Pictures are to be left out. Return exactly the lines below from the one with "green shoe [196,234,251,277]" up to and including the one with "orange truck [588,318,631,368] -> none".

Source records
>>>>

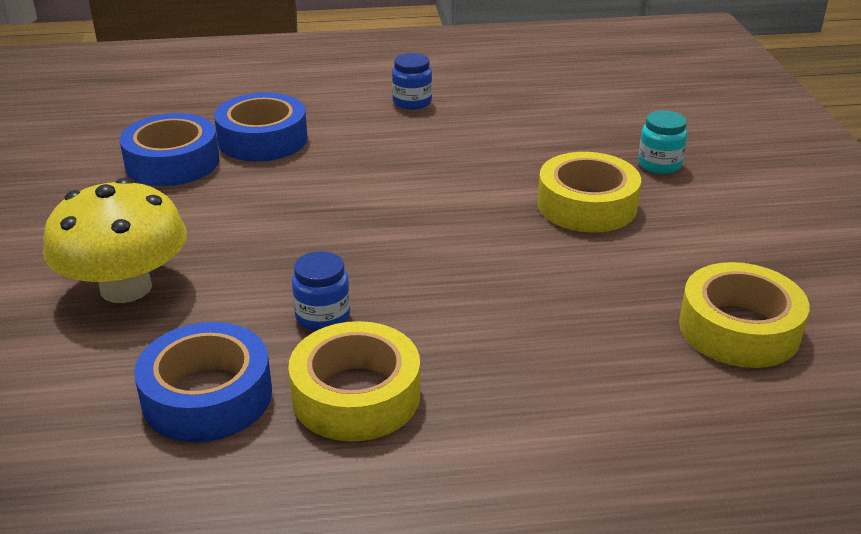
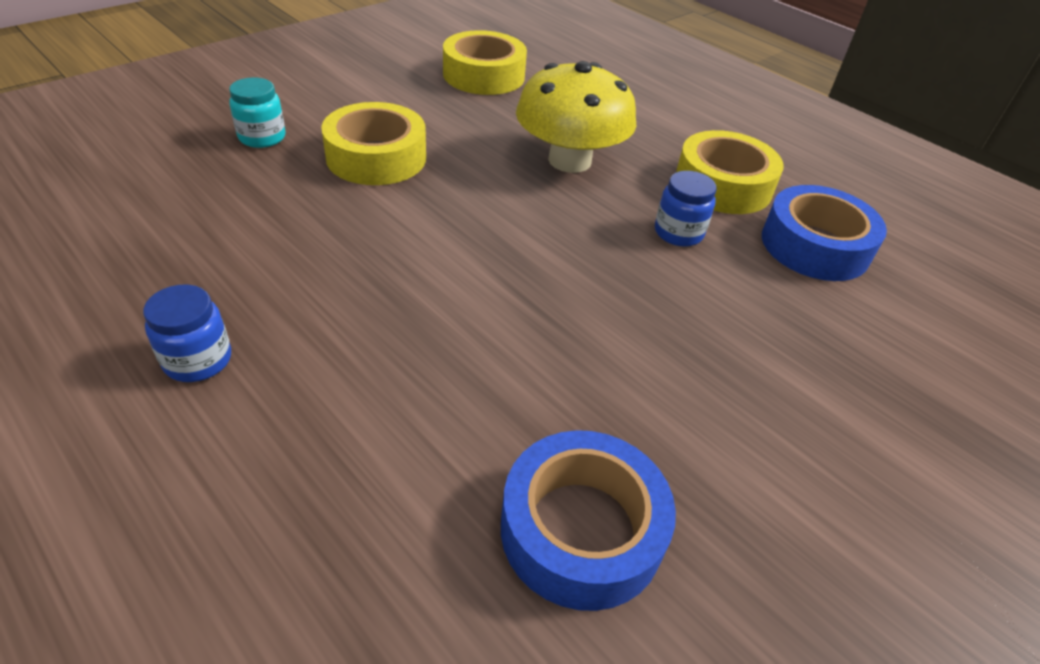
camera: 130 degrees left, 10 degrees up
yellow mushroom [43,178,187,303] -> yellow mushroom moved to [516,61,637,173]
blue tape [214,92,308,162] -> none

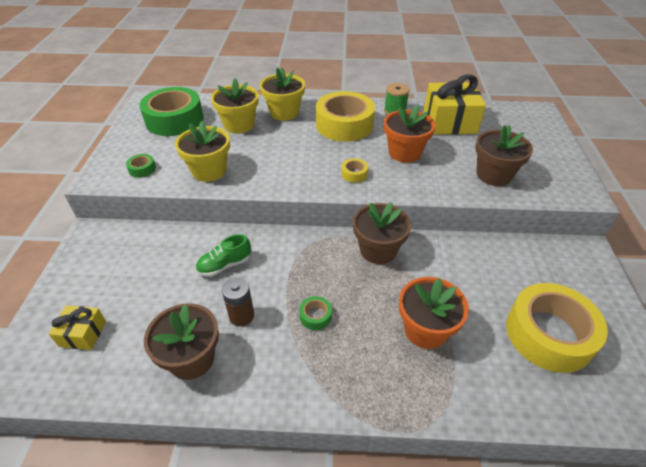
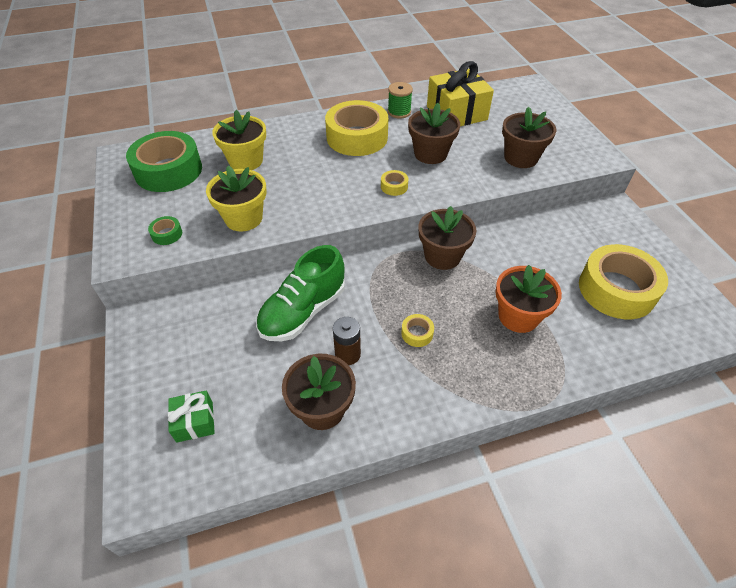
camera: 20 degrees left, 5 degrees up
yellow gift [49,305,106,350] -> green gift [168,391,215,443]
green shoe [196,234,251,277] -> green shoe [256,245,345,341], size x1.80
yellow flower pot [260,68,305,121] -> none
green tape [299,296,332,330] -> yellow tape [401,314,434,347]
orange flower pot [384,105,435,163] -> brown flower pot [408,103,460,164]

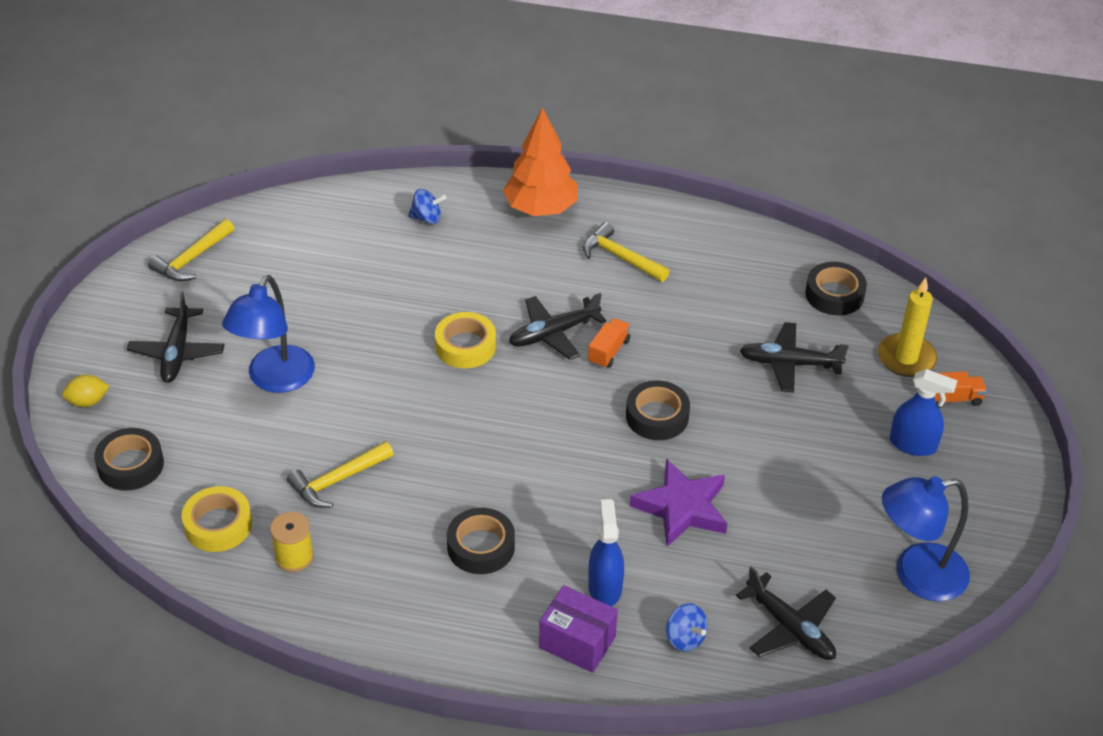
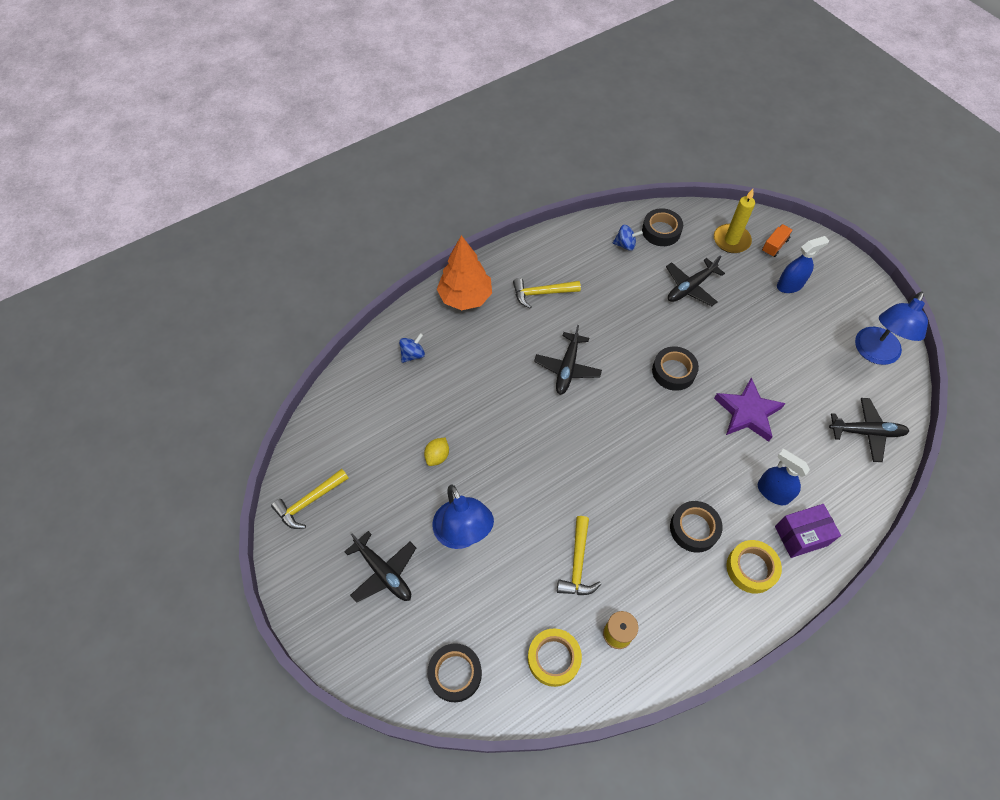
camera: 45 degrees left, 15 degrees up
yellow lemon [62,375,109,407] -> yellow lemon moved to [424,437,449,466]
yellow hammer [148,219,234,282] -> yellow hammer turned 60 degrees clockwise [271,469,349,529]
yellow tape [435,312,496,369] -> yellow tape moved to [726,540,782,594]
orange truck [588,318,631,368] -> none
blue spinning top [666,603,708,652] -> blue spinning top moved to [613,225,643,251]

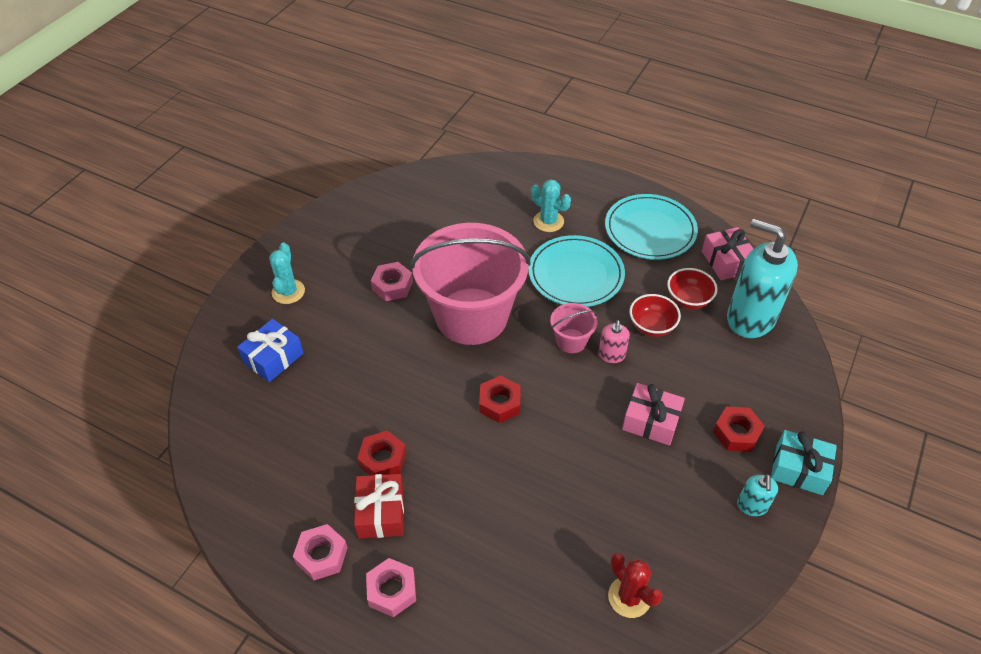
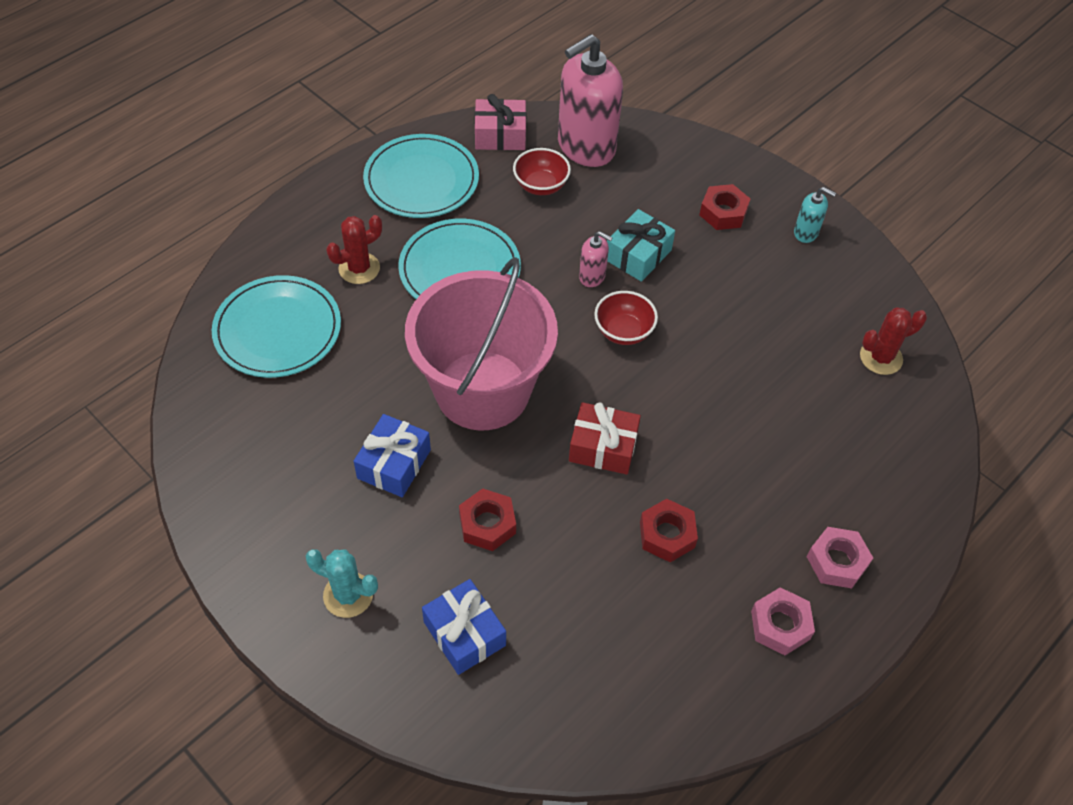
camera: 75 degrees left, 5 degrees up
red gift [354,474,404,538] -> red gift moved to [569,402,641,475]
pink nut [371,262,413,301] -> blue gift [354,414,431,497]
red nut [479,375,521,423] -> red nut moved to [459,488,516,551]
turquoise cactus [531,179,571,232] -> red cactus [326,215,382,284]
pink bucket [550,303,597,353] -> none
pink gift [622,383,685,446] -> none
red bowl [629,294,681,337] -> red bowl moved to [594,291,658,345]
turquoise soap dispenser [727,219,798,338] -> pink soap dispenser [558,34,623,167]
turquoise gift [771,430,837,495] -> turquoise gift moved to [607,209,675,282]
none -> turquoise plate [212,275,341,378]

<<<<

- _RESPONSE AREA_
green shoe [196,234,251,277] -> green shoe [256,245,345,341], size x1.80
yellow flower pot [260,68,305,121] -> none
green tape [299,296,332,330] -> yellow tape [401,314,434,347]
orange flower pot [384,105,435,163] -> brown flower pot [408,103,460,164]

camera: 45 degrees left, 15 degrees up
yellow lemon [62,375,109,407] -> yellow lemon moved to [424,437,449,466]
yellow hammer [148,219,234,282] -> yellow hammer turned 60 degrees clockwise [271,469,349,529]
yellow tape [435,312,496,369] -> yellow tape moved to [726,540,782,594]
orange truck [588,318,631,368] -> none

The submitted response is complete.